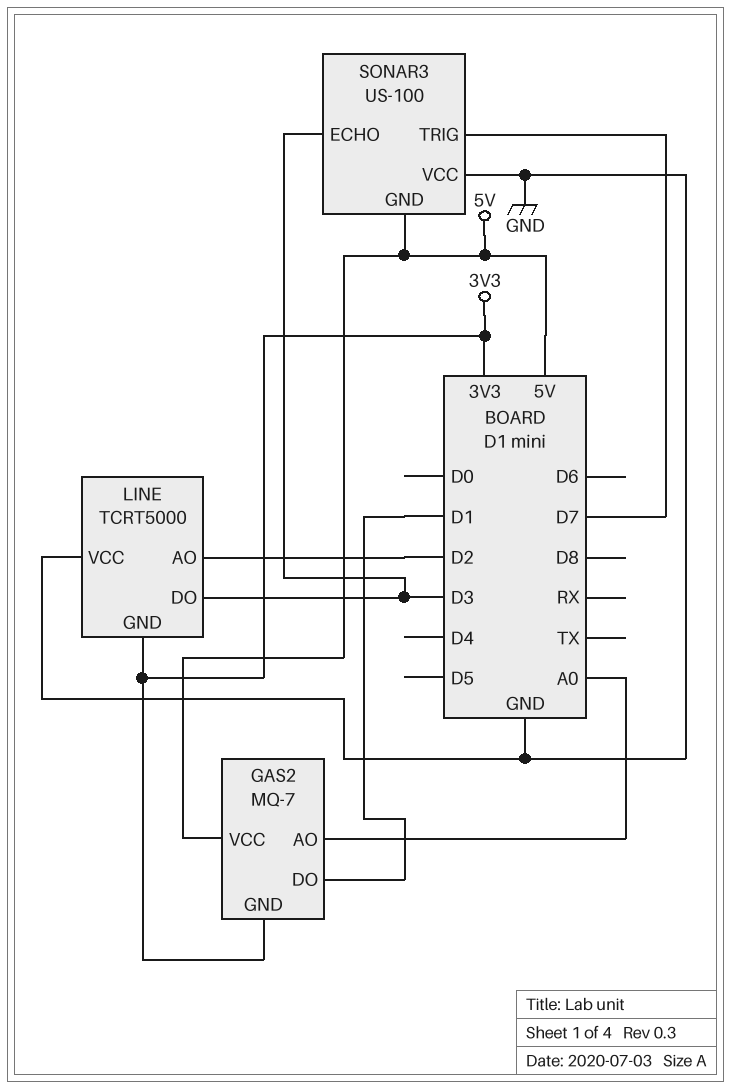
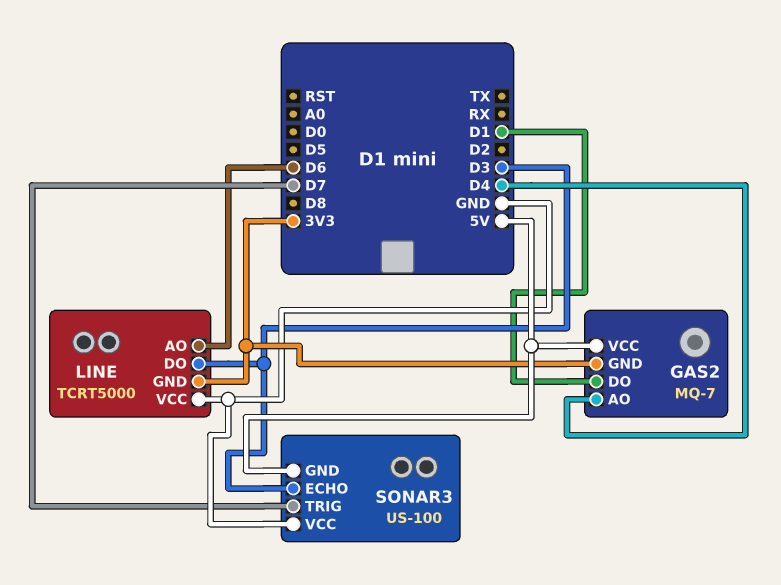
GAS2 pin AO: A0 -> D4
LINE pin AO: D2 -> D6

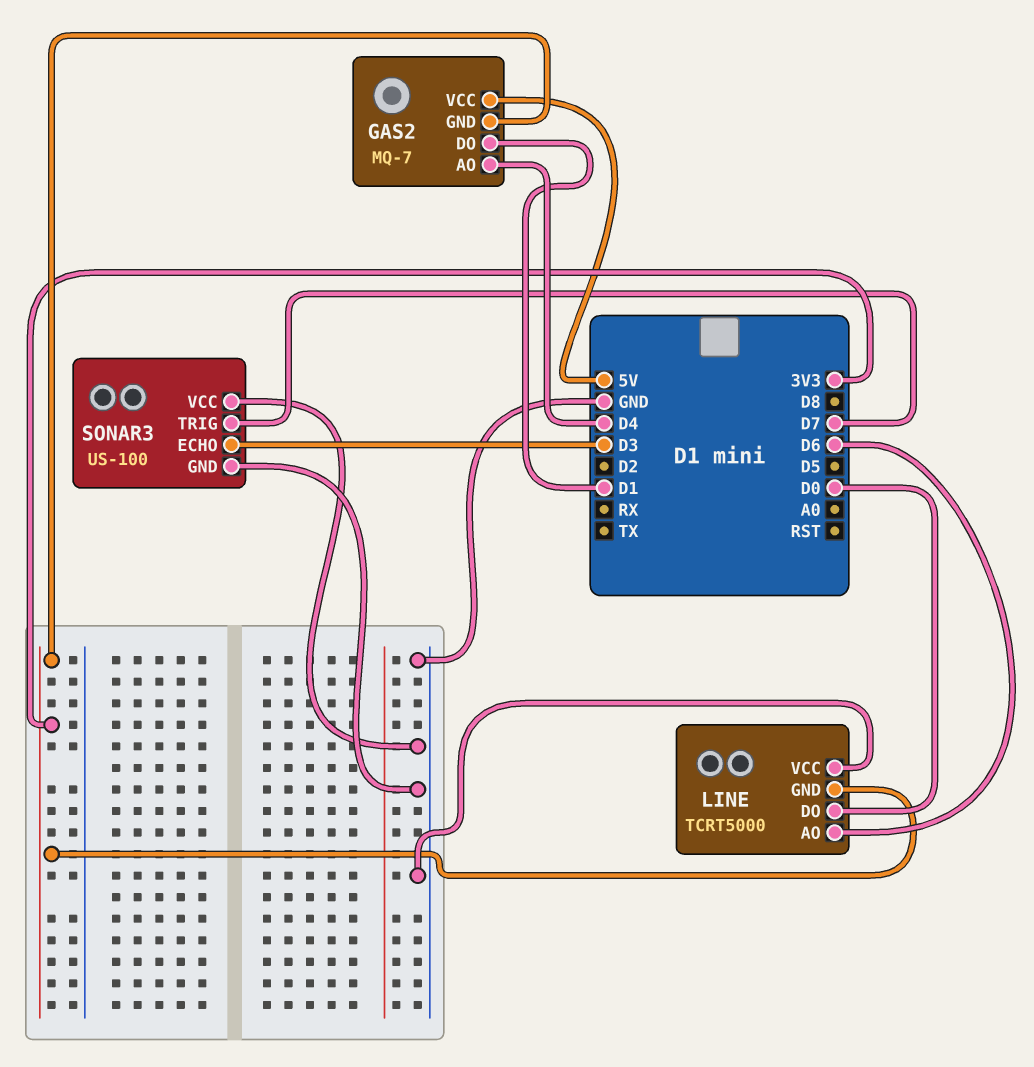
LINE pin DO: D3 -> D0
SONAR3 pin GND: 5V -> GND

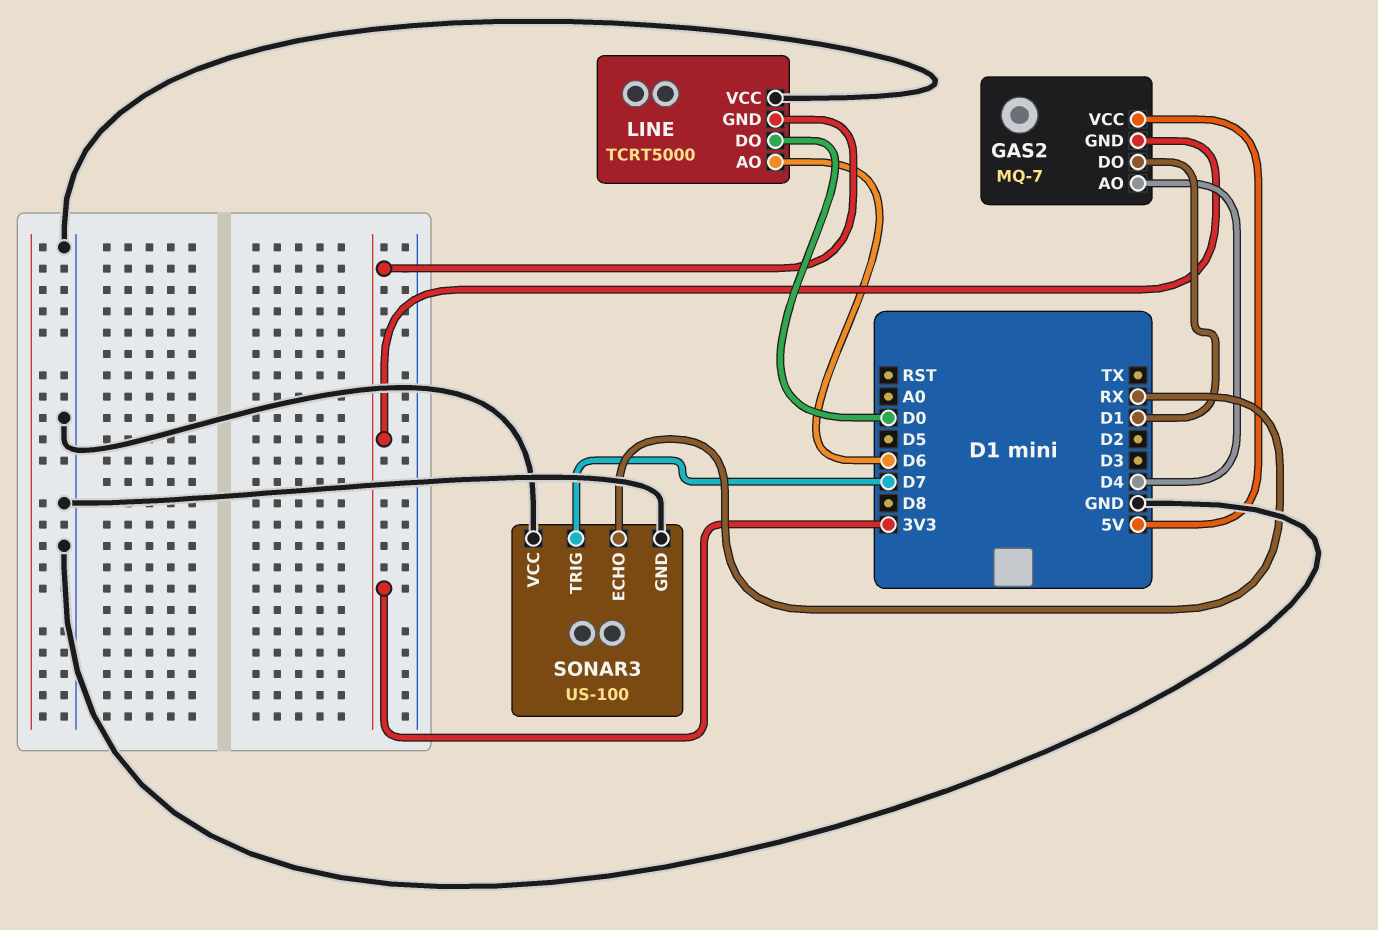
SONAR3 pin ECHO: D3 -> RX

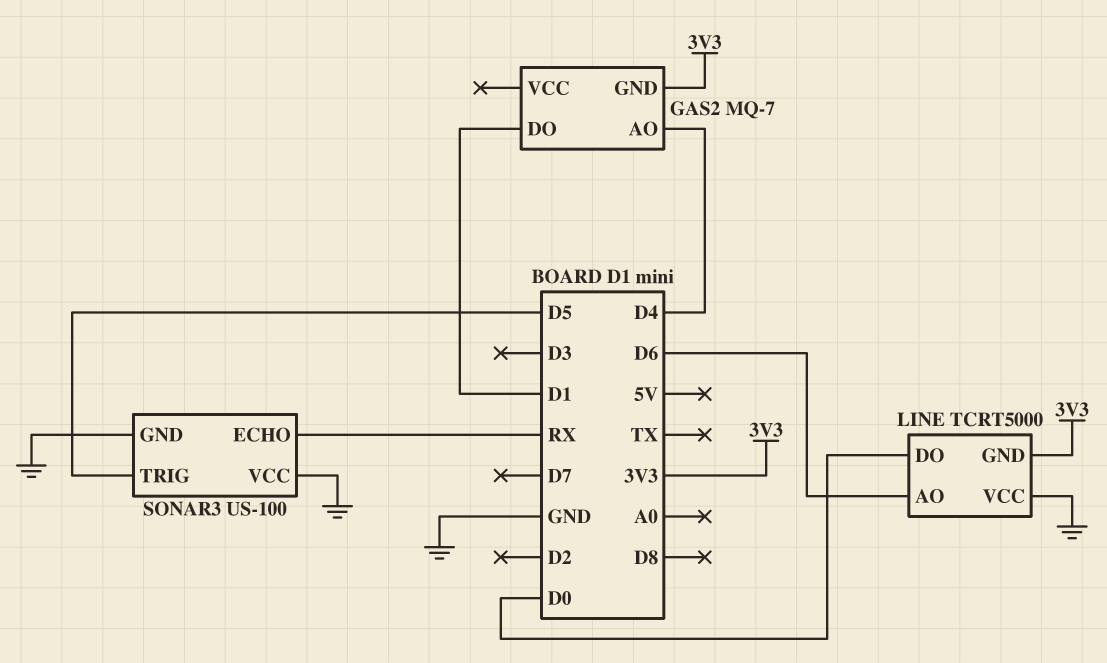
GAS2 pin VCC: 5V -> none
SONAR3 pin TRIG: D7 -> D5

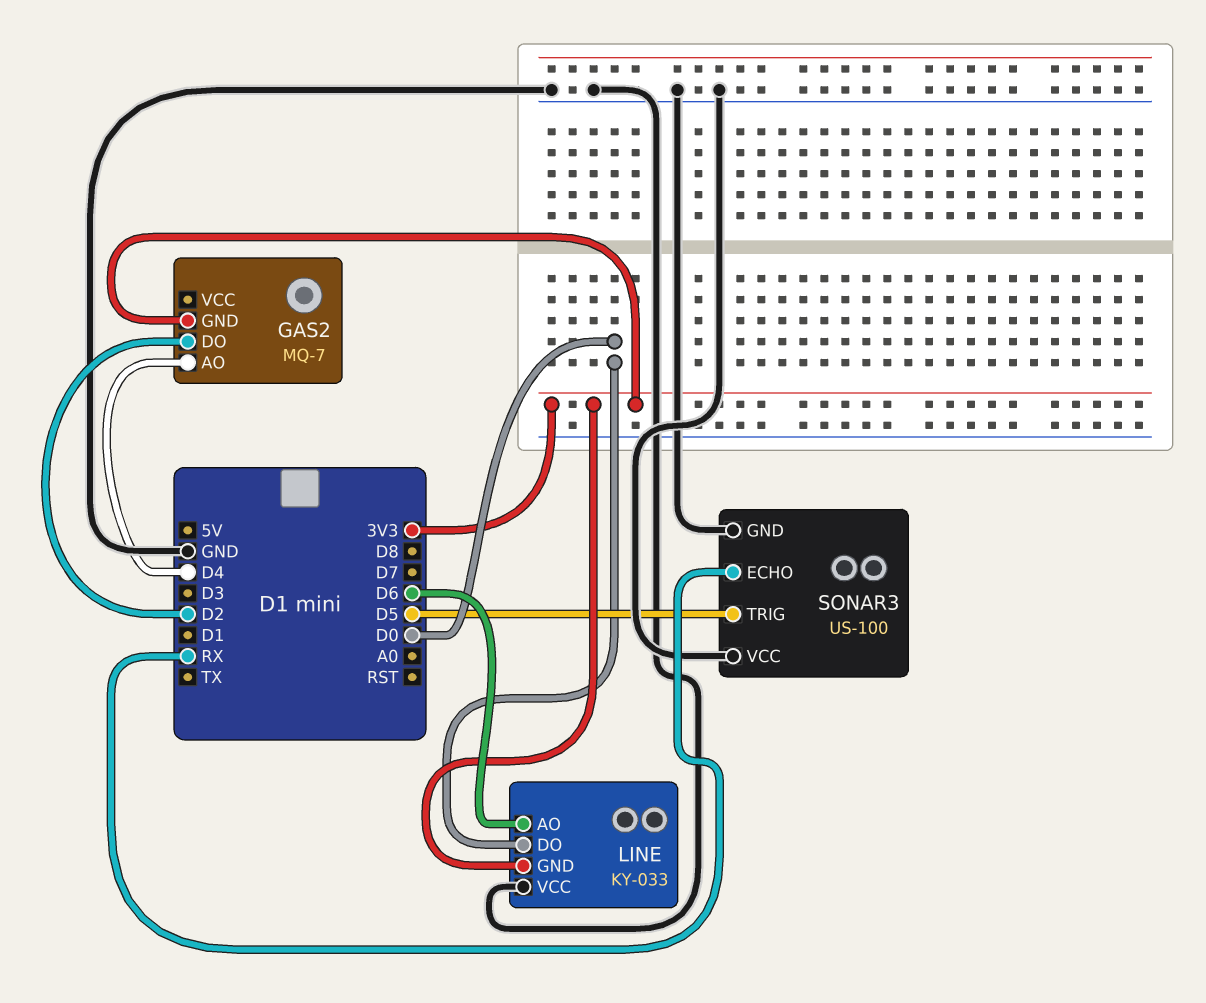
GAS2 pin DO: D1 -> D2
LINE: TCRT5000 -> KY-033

PROBLEM TO SOLVE ::
The records above must be repeated in full and exactly, but without any of the pictures.

FINISHED EXERCISE ::
GAS2 pin AO: A0 -> D4
LINE pin AO: D2 -> D6

LINE pin DO: D3 -> D0
SONAR3 pin GND: 5V -> GND

SONAR3 pin ECHO: D3 -> RX

GAS2 pin VCC: 5V -> none
SONAR3 pin TRIG: D7 -> D5

GAS2 pin DO: D1 -> D2
LINE: TCRT5000 -> KY-033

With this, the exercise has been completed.